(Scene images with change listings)
————

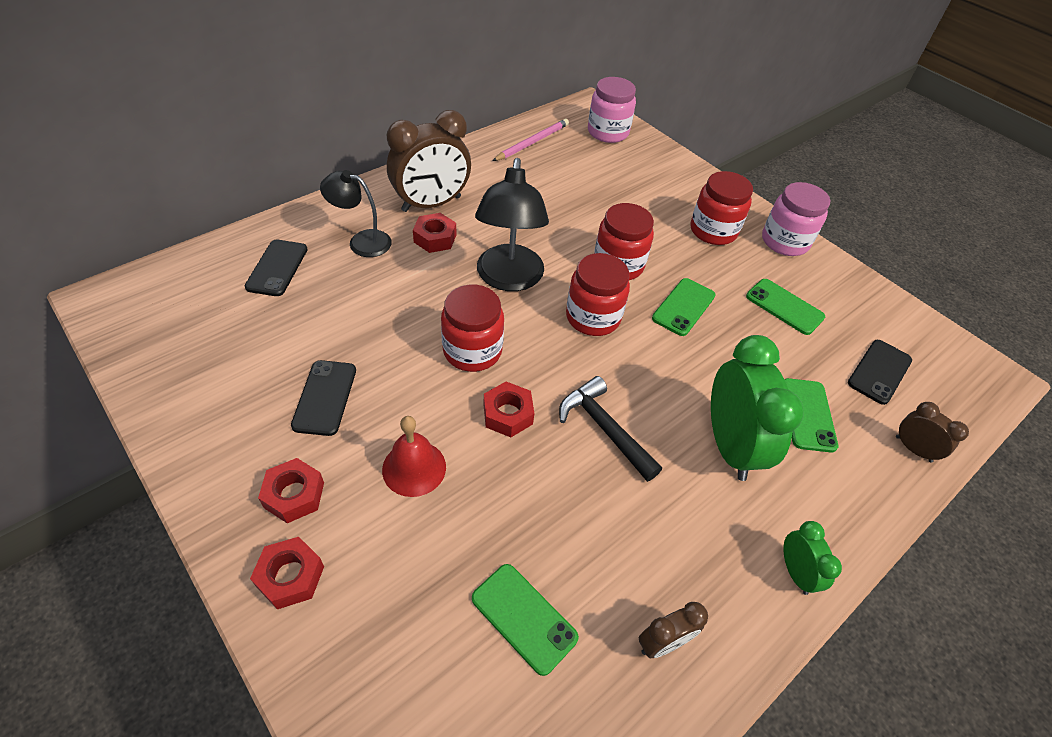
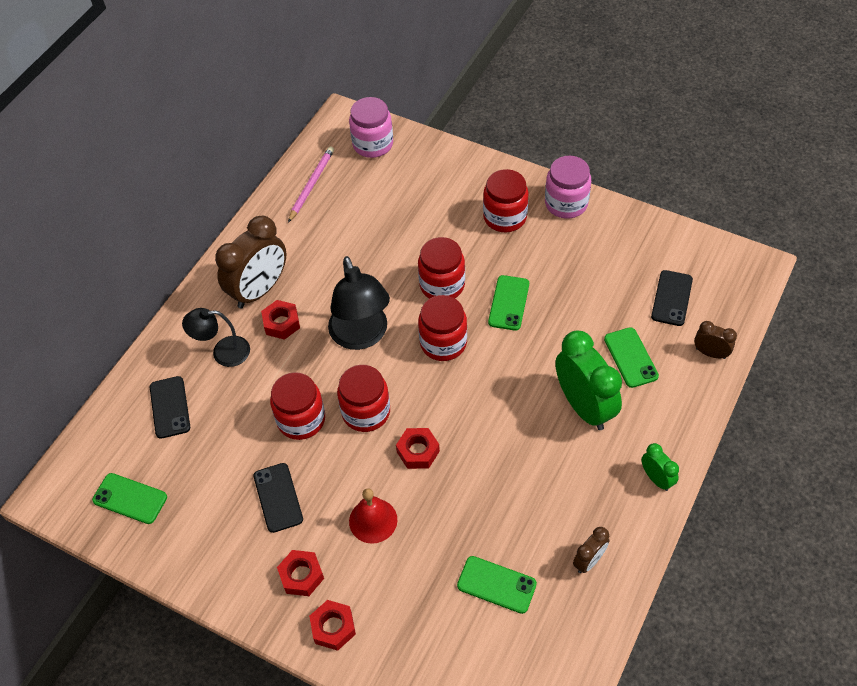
camera: 15 degrees left, 5 degrees up
(399, 331) = (301, 419): none -> red jar
(604, 428) = (491, 432): black hammer -> none
(784, 307) = (585, 269): green phone -> green phone (130, 498)

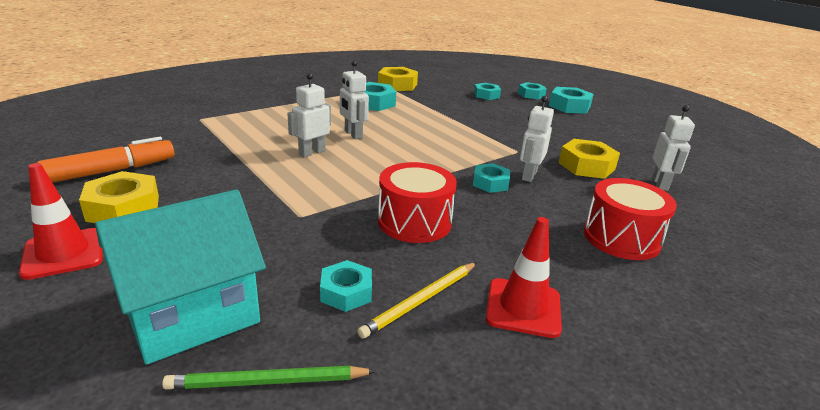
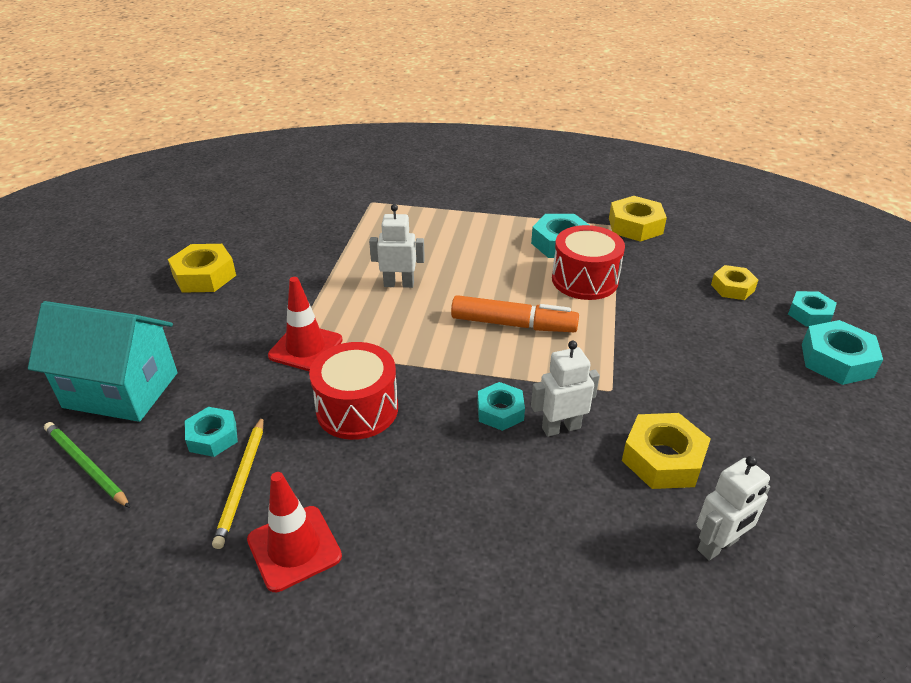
camera: 50 degrees right, 10 degrees up
(63, 253) = (132, 298): red traffic cone -> red traffic cone (306, 348)
(112, 171) = (243, 235): orange marker -> orange marker (513, 324)
(353, 134) = (469, 279): white robot -> none
(421, 300) = (242, 482): yellow pencil -> yellow pencil turned 90 degrees counterclockwise
(486, 95) = (732, 288): turquoise nut -> yellow nut
(621, 238) = (513, 564): red drum -> red drum (584, 280)

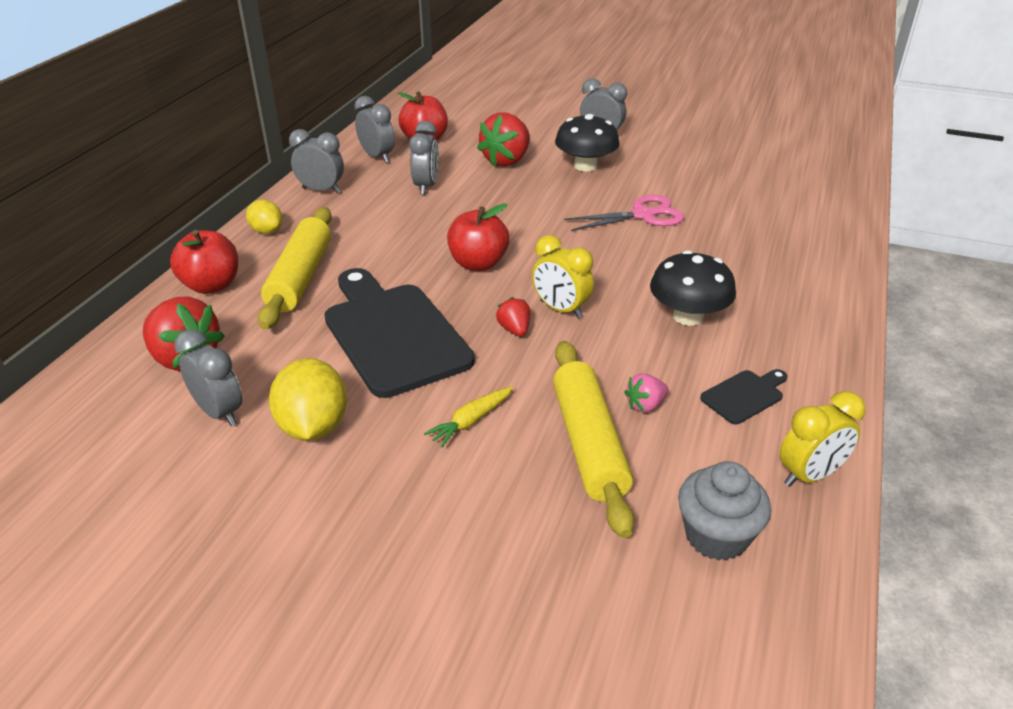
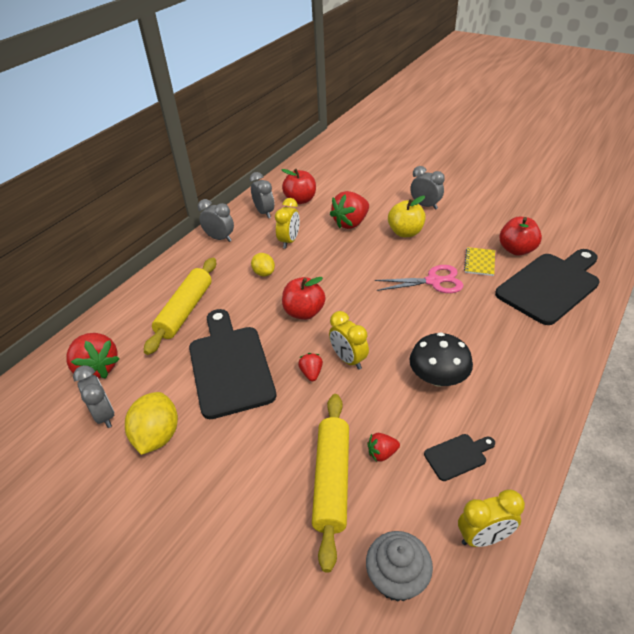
camera: 15 degrees right, 5 degrees up
(212, 285) = (129, 311): red apple -> red apple (516, 250)
(267, 231) = (176, 269): yellow lemon -> yellow lemon (264, 273)
(426, 186) = (289, 241): grey clock -> yellow clock
(471, 421) = (258, 448): yellow carrot -> none
(585, 166) = (405, 232): black mushroom -> yellow apple
(645, 405) = (382, 453): pink strawberry -> red strawberry
(695, 191) = (479, 262): none -> yellow notebook
(792, 208) = (550, 286): none -> black cutting board

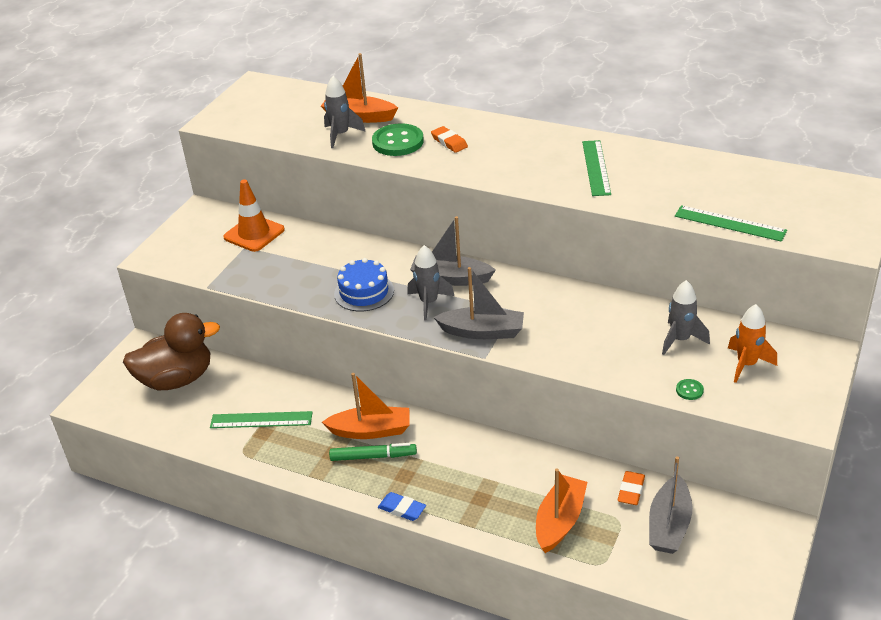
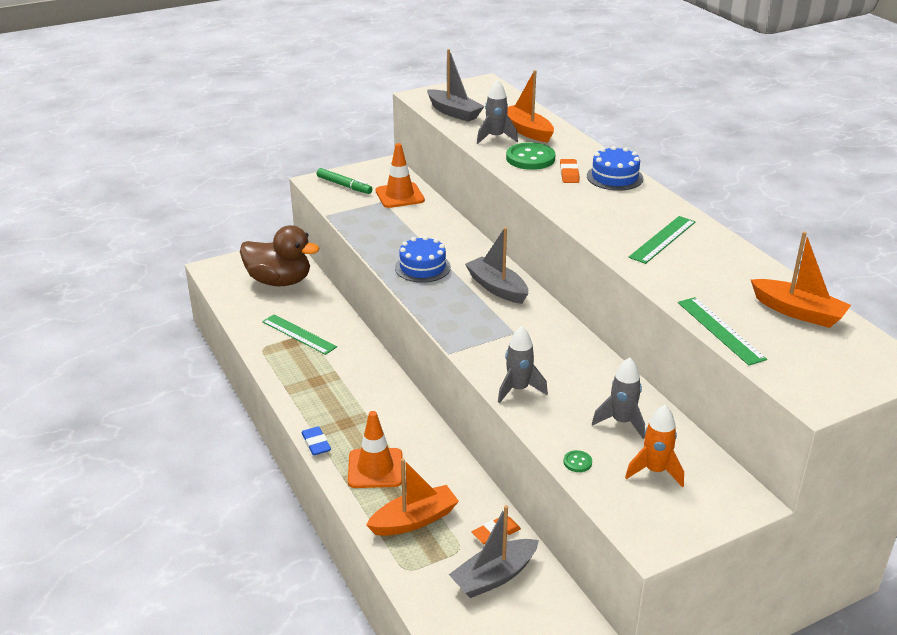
camera: 35 degrees right, 5 degrees down
(370, 430) = (360, 380): orange boat -> orange boat (798, 312)
(372, 456) = (340, 398): green marker -> green marker (344, 185)
(429, 303) = (458, 296): grey rocket -> grey rocket (518, 389)
(478, 498) = (375, 468): none -> orange traffic cone
(482, 332) = (470, 335): grey boat -> grey boat (454, 112)
(489, 129) = (614, 177): none -> blue cake

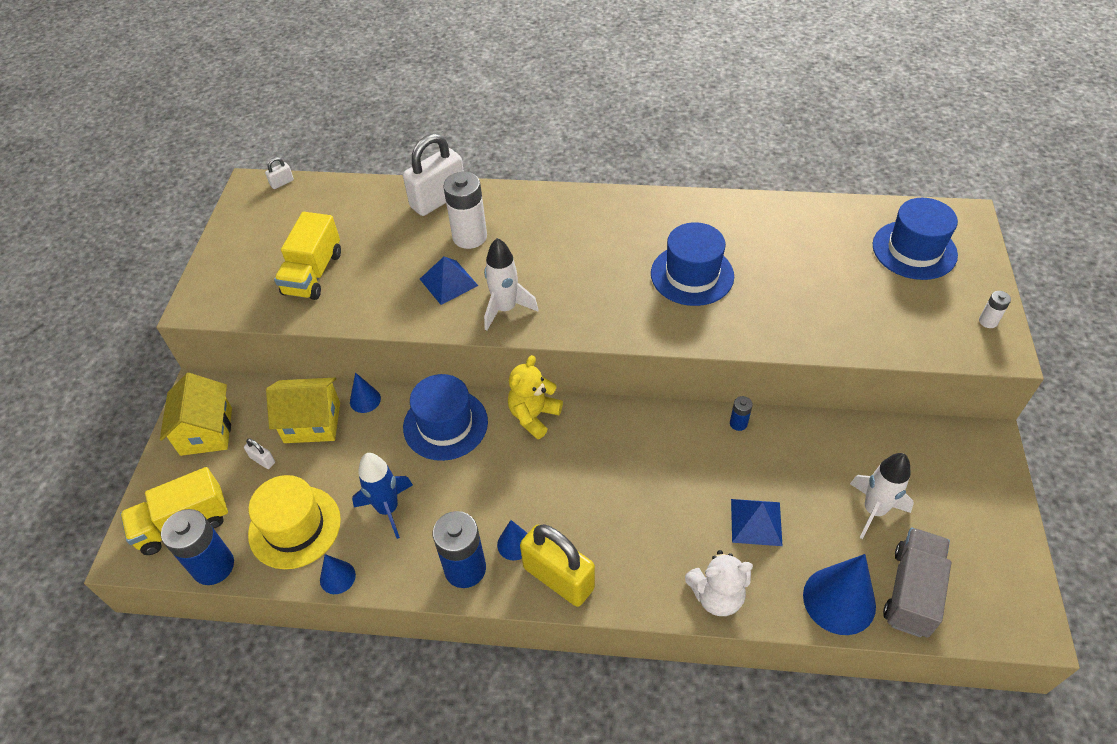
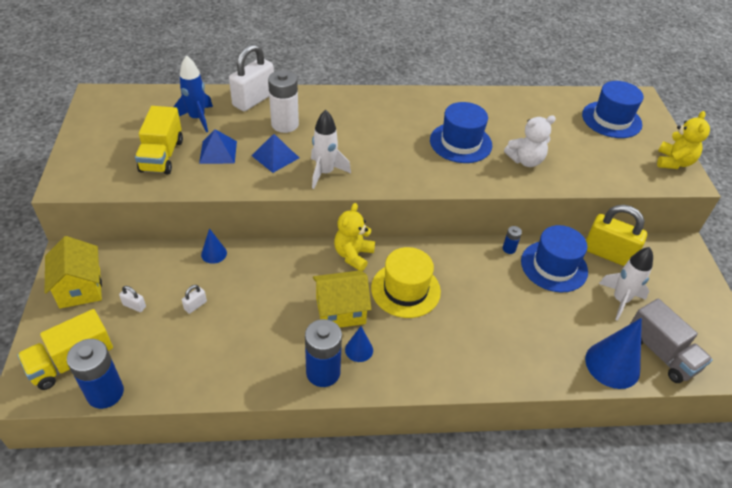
camera: 15 degrees left, 5 degrees down
(282, 183) = (122, 92): white padlock -> white padlock (195, 305)
(294, 527) = (172, 355): yellow hat -> yellow hat (405, 290)
(312, 422) = (172, 274): yellow house -> yellow house (341, 311)
(337, 577) = (217, 390): blue cone -> none
(388, 509) = (249, 333): blue rocket -> blue rocket (197, 118)
(445, 424) = (284, 267): blue hat -> blue hat (554, 266)
(558, 578) = (399, 371): yellow padlock -> yellow padlock (608, 254)
(717, 596) = (523, 371): white teddy bear -> white teddy bear (525, 160)
(756, 522) = (539, 316): blue pyramid -> blue pyramid (218, 152)
(911, 591) = (661, 353): grey truck -> grey truck turned 135 degrees clockwise
(988, 321) = (673, 162): white battery -> yellow teddy bear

————

» **Exercise objective**: The data above should be repeated exactly, minus any pictures.

» **Task solution**:
camera: 15 degrees left, 5 degrees up
(399, 331) = (301, 419): none -> red jar
(604, 428) = (491, 432): black hammer -> none
(784, 307) = (585, 269): green phone -> green phone (130, 498)

camera: 50 degrees right, 10 degrees up
(63, 253) = (132, 298): red traffic cone -> red traffic cone (306, 348)
(112, 171) = (243, 235): orange marker -> orange marker (513, 324)
(353, 134) = (469, 279): white robot -> none
(421, 300) = (242, 482): yellow pencil -> yellow pencil turned 90 degrees counterclockwise
(486, 95) = (732, 288): turquoise nut -> yellow nut
(621, 238) = (513, 564): red drum -> red drum (584, 280)

camera: 15 degrees right, 5 degrees up
(212, 285) = (129, 311): red apple -> red apple (516, 250)
(267, 231) = (176, 269): yellow lemon -> yellow lemon (264, 273)
(426, 186) = (289, 241): grey clock -> yellow clock
(471, 421) = (258, 448): yellow carrot -> none
(585, 166) = (405, 232): black mushroom -> yellow apple
(645, 405) = (382, 453): pink strawberry -> red strawberry
(695, 191) = (479, 262): none -> yellow notebook
(792, 208) = (550, 286): none -> black cutting board

camera: 35 degrees right, 5 degrees down
(370, 430) = (360, 380): orange boat -> orange boat (798, 312)
(372, 456) = (340, 398): green marker -> green marker (344, 185)
(429, 303) = (458, 296): grey rocket -> grey rocket (518, 389)
(478, 498) = (375, 468): none -> orange traffic cone
(482, 332) = (470, 335): grey boat -> grey boat (454, 112)
(489, 129) = (614, 177): none -> blue cake

camera: 15 degrees left, 5 degrees down
(282, 183) = (122, 92): white padlock -> white padlock (195, 305)
(294, 527) = (172, 355): yellow hat -> yellow hat (405, 290)
(312, 422) = (172, 274): yellow house -> yellow house (341, 311)
(337, 577) = (217, 390): blue cone -> none
(388, 509) = (249, 333): blue rocket -> blue rocket (197, 118)
(445, 424) = (284, 267): blue hat -> blue hat (554, 266)
(558, 578) = (399, 371): yellow padlock -> yellow padlock (608, 254)
(717, 596) = (523, 371): white teddy bear -> white teddy bear (525, 160)
(756, 522) = (539, 316): blue pyramid -> blue pyramid (218, 152)
(911, 591) = (661, 353): grey truck -> grey truck turned 135 degrees clockwise
(988, 321) = (673, 162): white battery -> yellow teddy bear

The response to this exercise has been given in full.